=== Problem ===
Print the whole listing exactly as it appears, but skip the pictures.
== Segment start ==
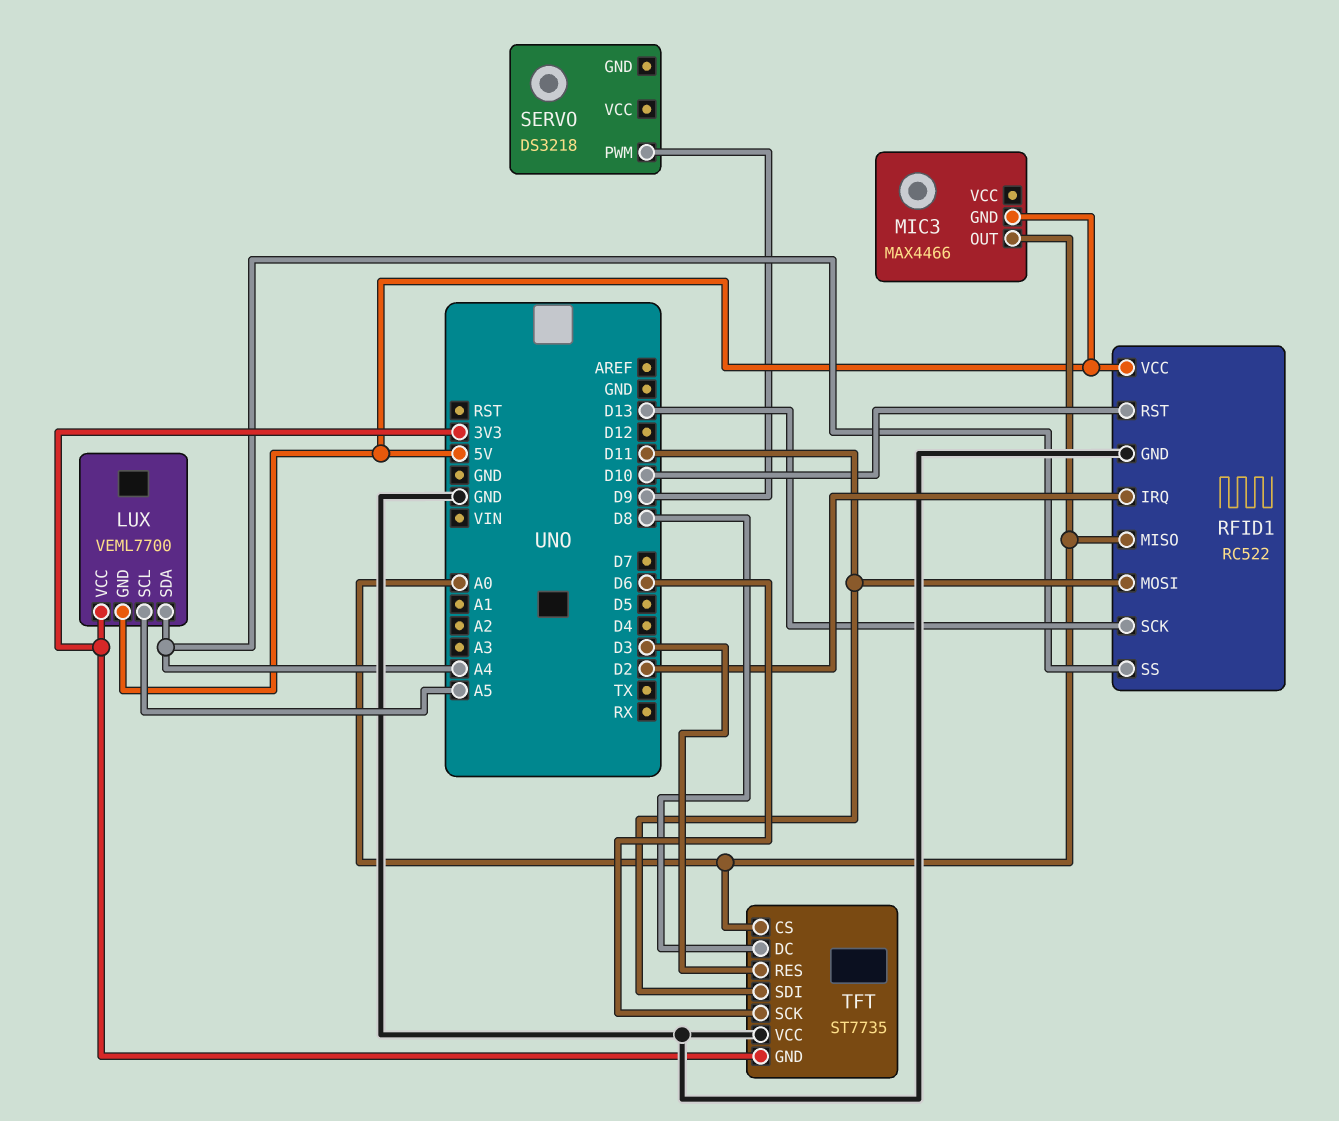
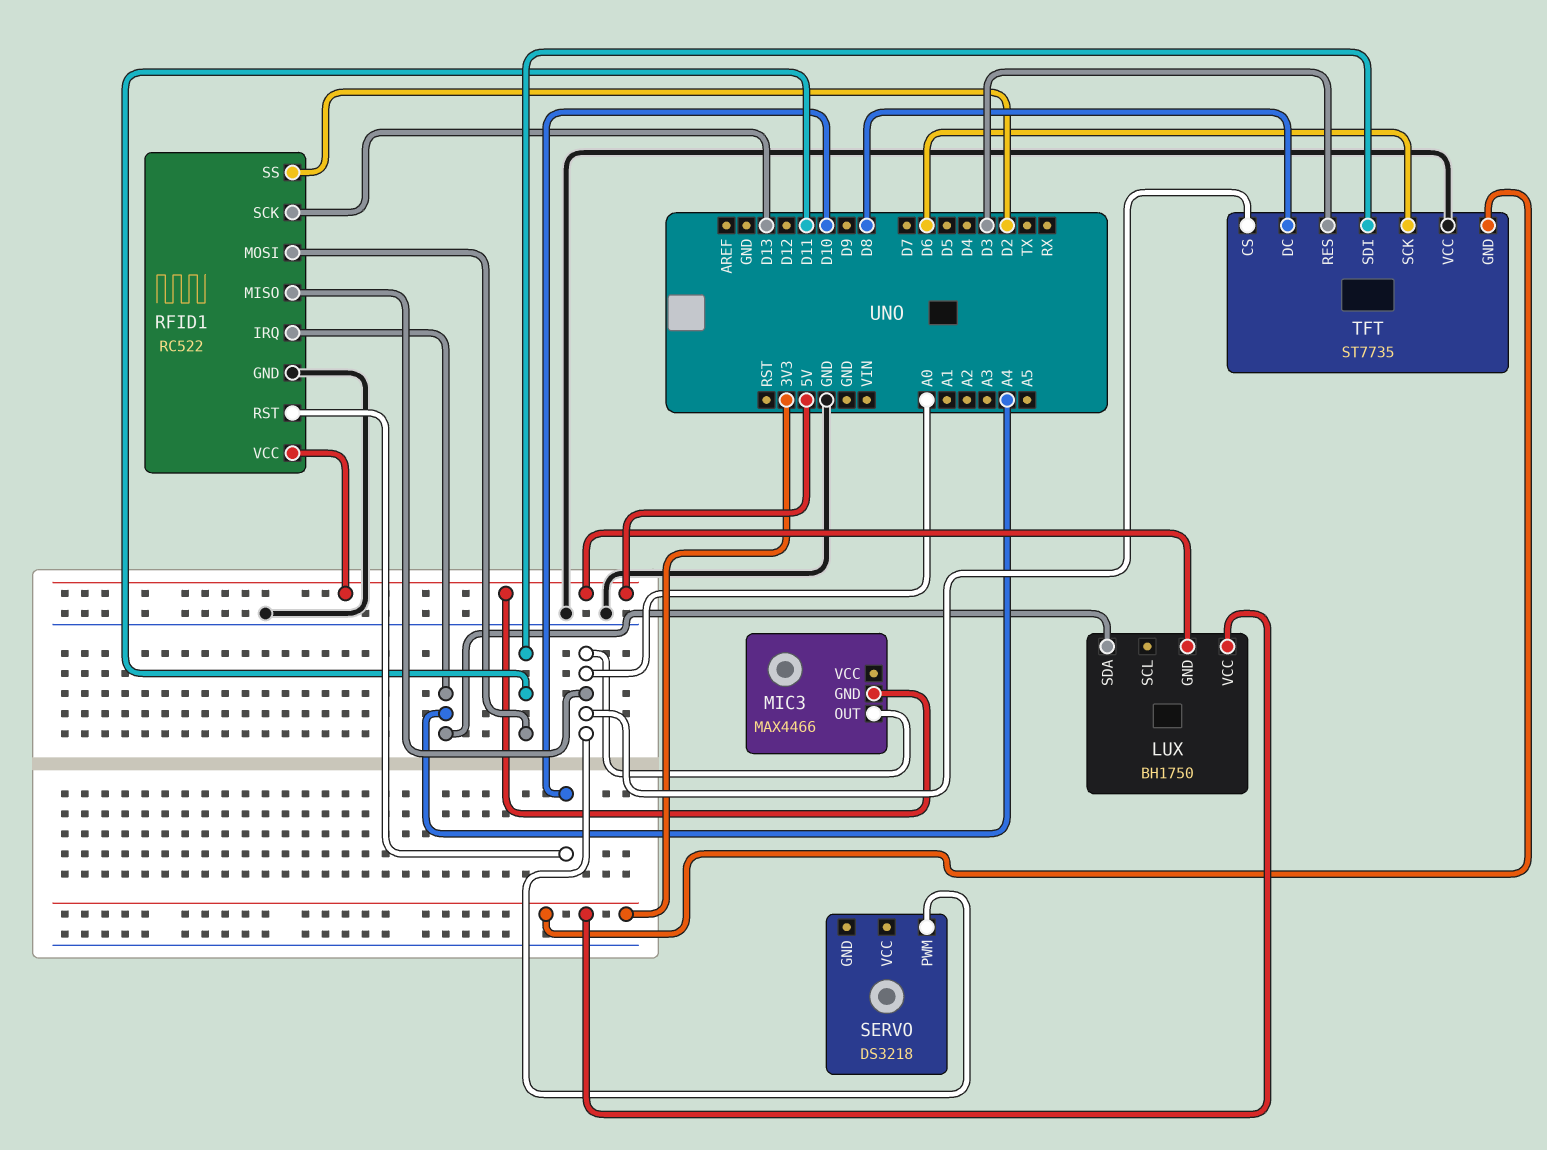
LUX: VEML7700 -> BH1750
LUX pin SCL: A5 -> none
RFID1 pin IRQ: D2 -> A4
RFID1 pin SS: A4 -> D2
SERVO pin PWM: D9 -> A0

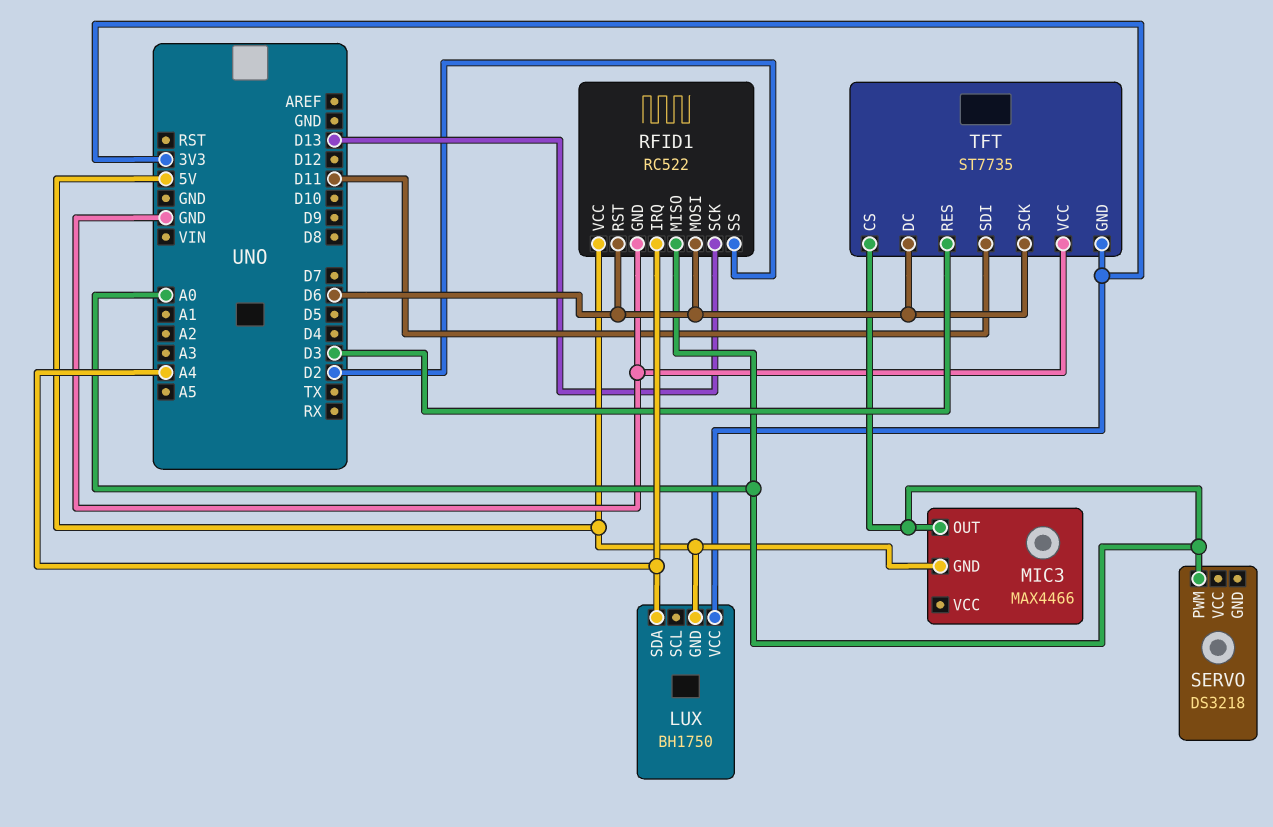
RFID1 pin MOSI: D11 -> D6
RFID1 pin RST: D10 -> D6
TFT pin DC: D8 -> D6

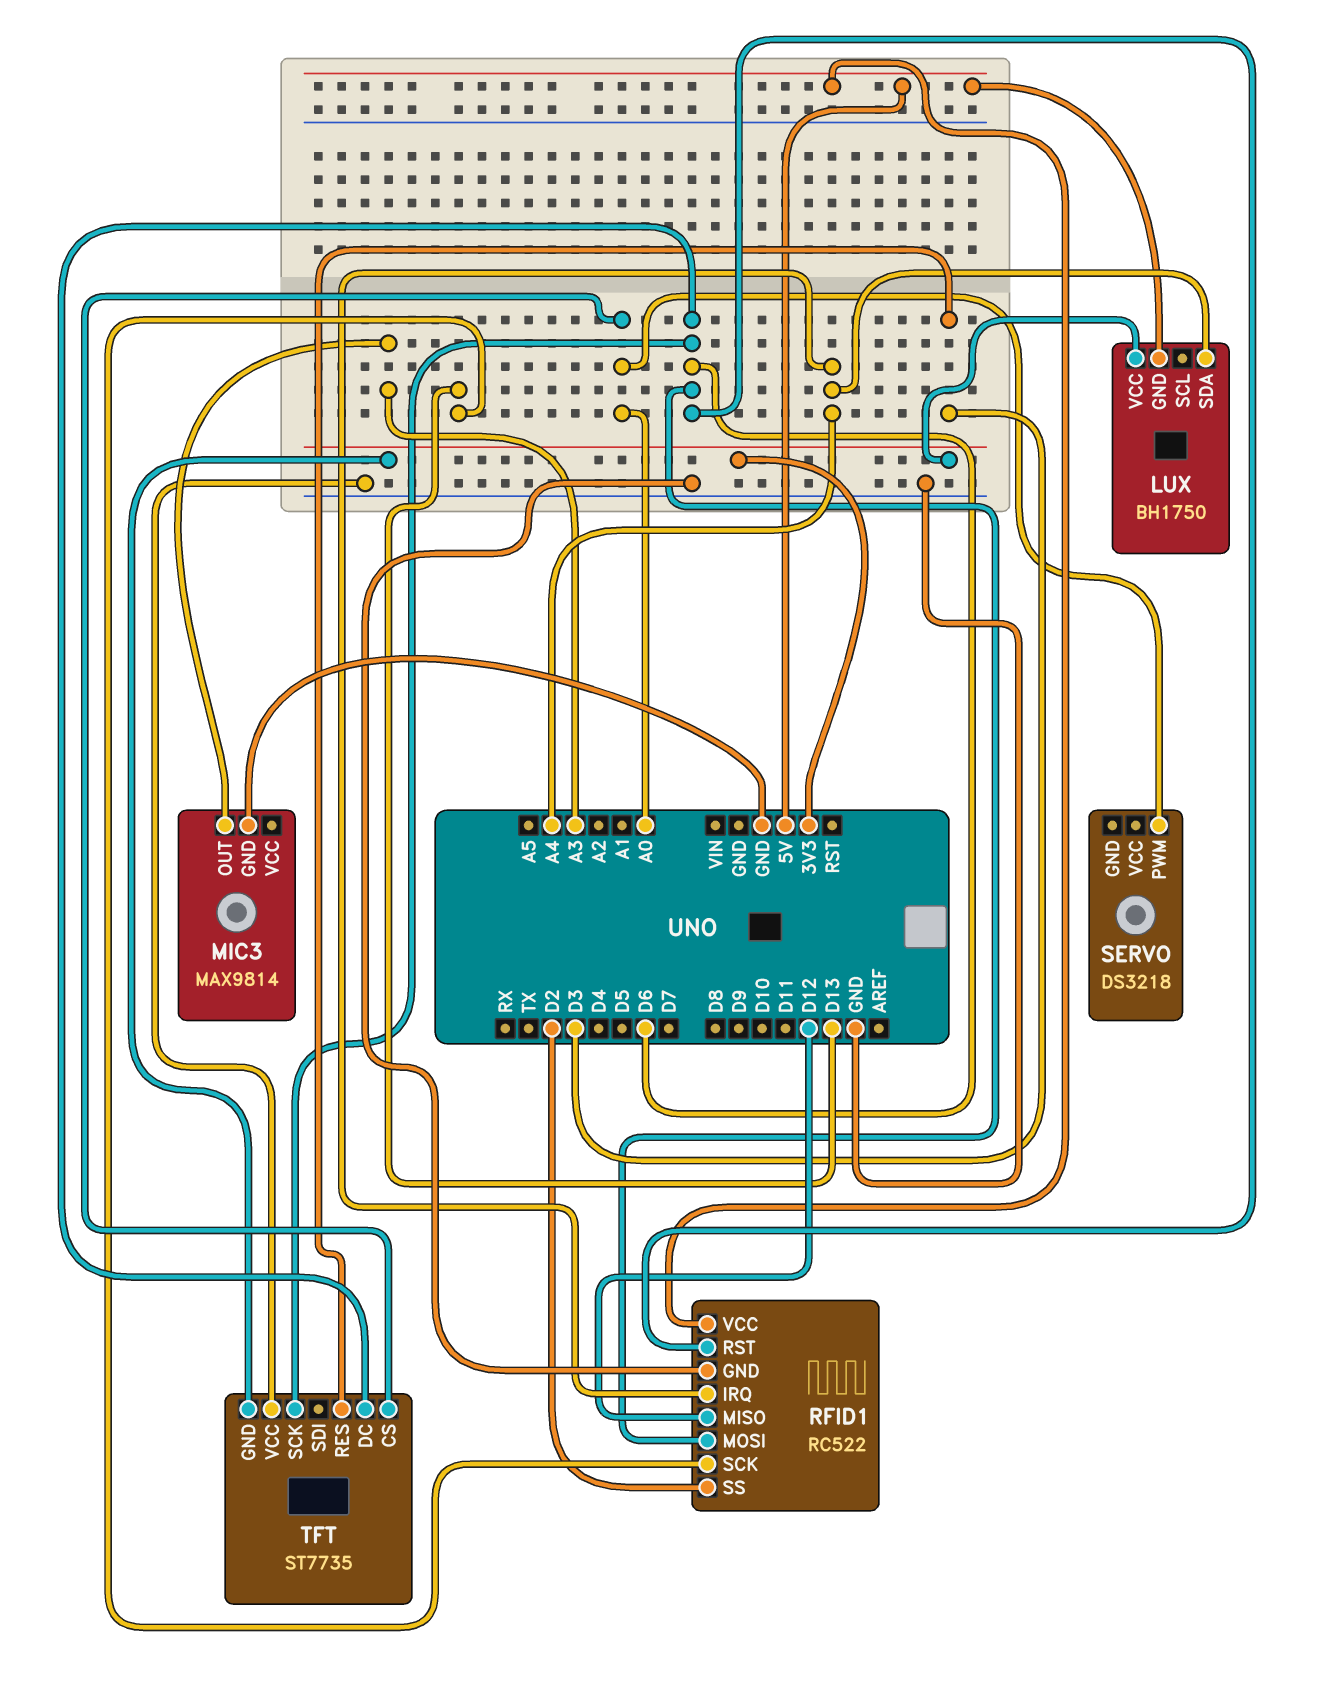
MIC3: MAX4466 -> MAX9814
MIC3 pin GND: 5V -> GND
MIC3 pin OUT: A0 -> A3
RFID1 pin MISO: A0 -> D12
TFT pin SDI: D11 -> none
== Segment end ==
=== Result below ===
LUX: VEML7700 -> BH1750
LUX pin SCL: A5 -> none
RFID1 pin IRQ: D2 -> A4
RFID1 pin SS: A4 -> D2
SERVO pin PWM: D9 -> A0

RFID1 pin MOSI: D11 -> D6
RFID1 pin RST: D10 -> D6
TFT pin DC: D8 -> D6

MIC3: MAX4466 -> MAX9814
MIC3 pin GND: 5V -> GND
MIC3 pin OUT: A0 -> A3
RFID1 pin MISO: A0 -> D12
TFT pin SDI: D11 -> none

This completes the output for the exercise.